Spatial reasoning data
Content starts
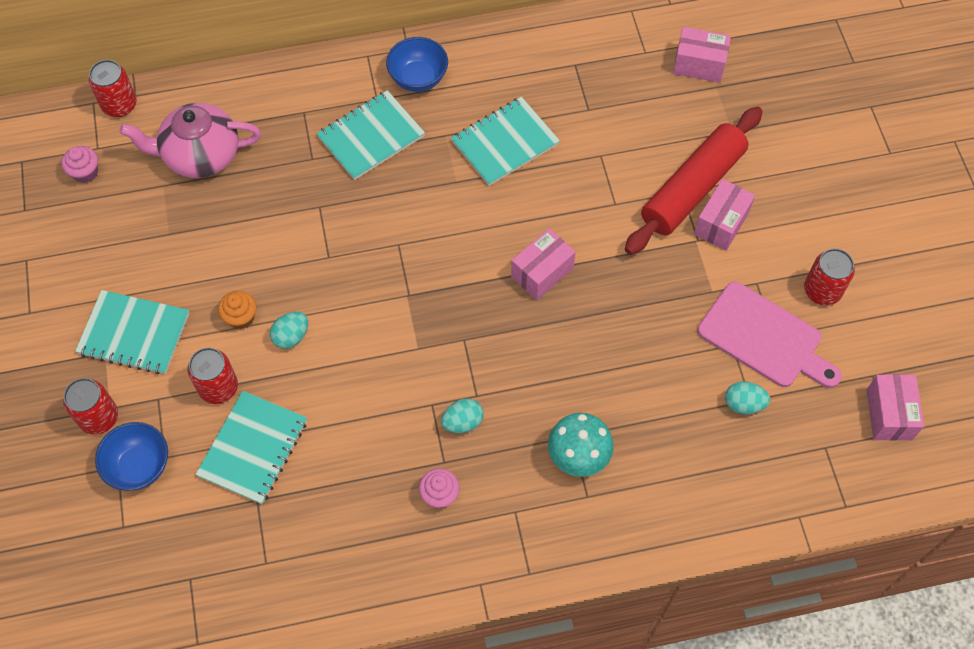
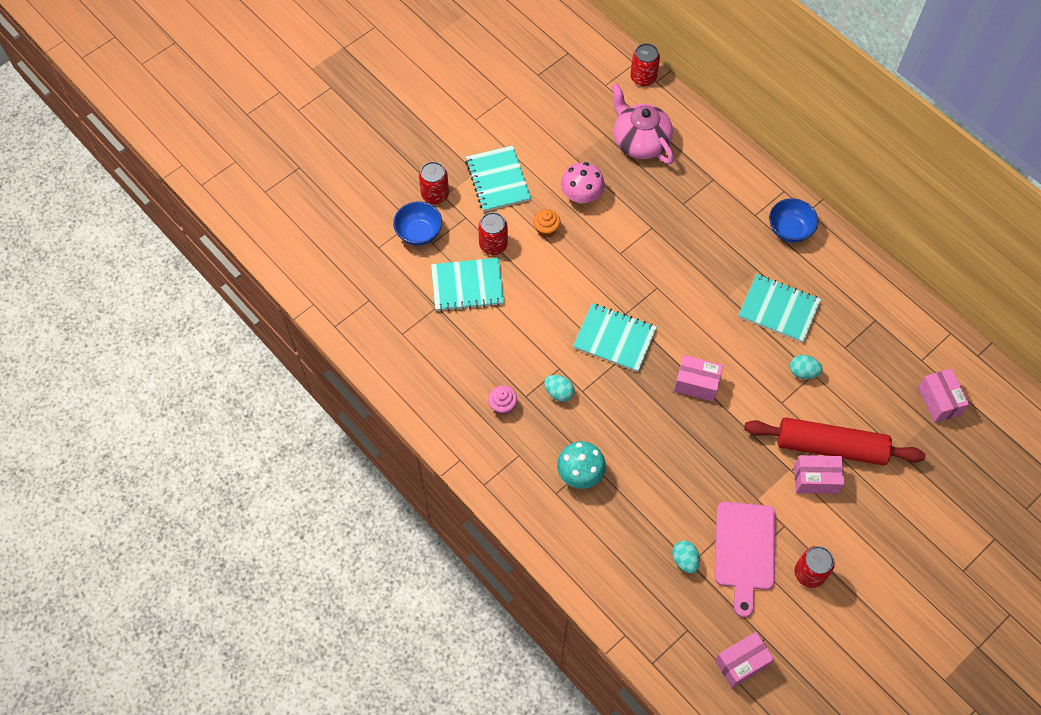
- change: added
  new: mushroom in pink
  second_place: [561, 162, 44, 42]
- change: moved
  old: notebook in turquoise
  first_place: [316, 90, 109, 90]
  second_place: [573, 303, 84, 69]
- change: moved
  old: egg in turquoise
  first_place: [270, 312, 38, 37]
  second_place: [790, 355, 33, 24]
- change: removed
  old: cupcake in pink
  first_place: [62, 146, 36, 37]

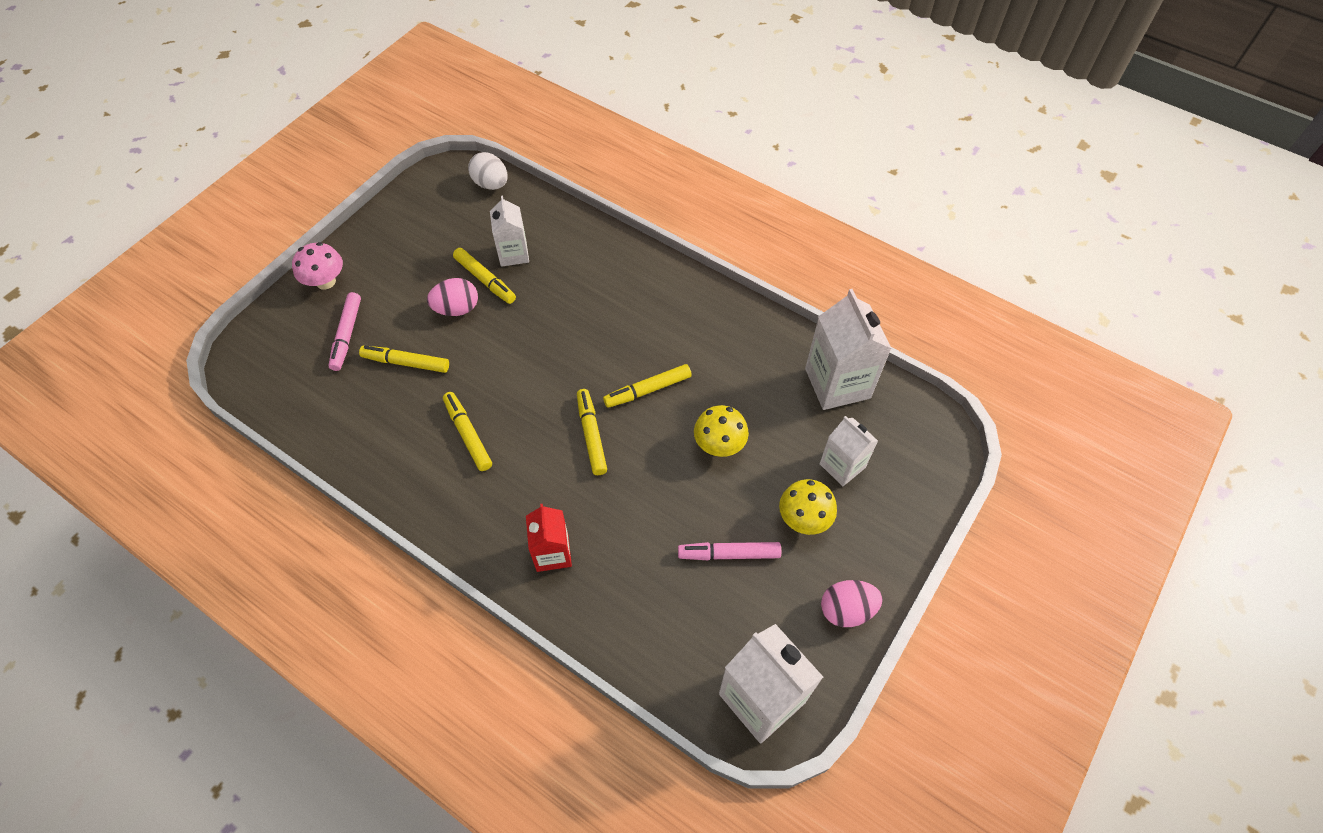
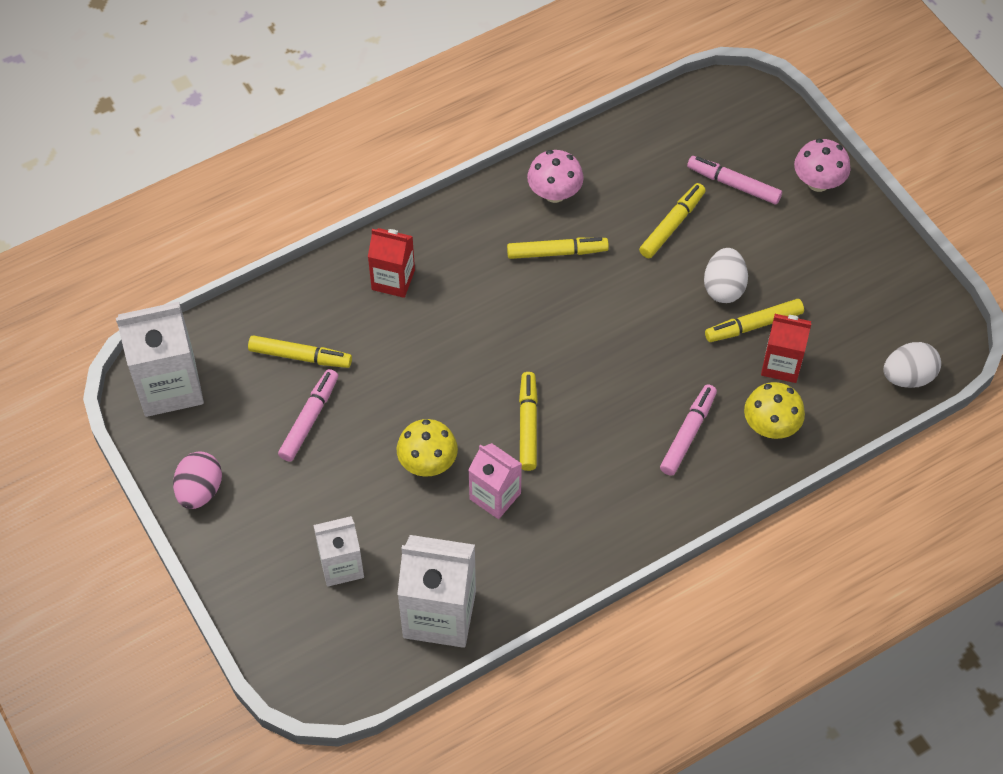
- change: moved
  old: marker in yellow
  first_place: [577, 389, 30, 86]
  second_place: [248, 335, 104, 33]
- change: added
  new: carton in pink
  second_place: [468, 443, 54, 76]
- change: added
  new: mushroom in pink
  second_place: [527, 150, 57, 53]
- change: added
  new: marker in pink
  second_place: [660, 384, 57, 92]
- change: recoloured
  old: egg in pink
  new: egg in white
  first_place: [427, 278, 51, 38]
  second_place: [704, 248, 44, 55]
- change: moved
  old: mushroom in yellow
  first_place: [779, 479, 58, 56]
  second_place: [744, 382, 61, 57]
- change: recoloured
  old: carton in white
  new: carton in red
  first_place: [490, 195, 39, 72]
  second_place: [761, 314, 51, 69]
Content ends
Could you copy the data above exactly, leaving the pictures out?

■ Answer to this problem
- change: added
  new: mushroom in pink
  second_place: [561, 162, 44, 42]
- change: moved
  old: notebook in turquoise
  first_place: [316, 90, 109, 90]
  second_place: [573, 303, 84, 69]
- change: moved
  old: egg in turquoise
  first_place: [270, 312, 38, 37]
  second_place: [790, 355, 33, 24]
- change: removed
  old: cupcake in pink
  first_place: [62, 146, 36, 37]

- change: moved
  old: marker in yellow
  first_place: [577, 389, 30, 86]
  second_place: [248, 335, 104, 33]
- change: added
  new: carton in pink
  second_place: [468, 443, 54, 76]
- change: added
  new: mushroom in pink
  second_place: [527, 150, 57, 53]
- change: added
  new: marker in pink
  second_place: [660, 384, 57, 92]
- change: recoloured
  old: egg in pink
  new: egg in white
  first_place: [427, 278, 51, 38]
  second_place: [704, 248, 44, 55]
- change: moved
  old: mushroom in yellow
  first_place: [779, 479, 58, 56]
  second_place: [744, 382, 61, 57]
- change: recoloured
  old: carton in white
  new: carton in red
  first_place: [490, 195, 39, 72]
  second_place: [761, 314, 51, 69]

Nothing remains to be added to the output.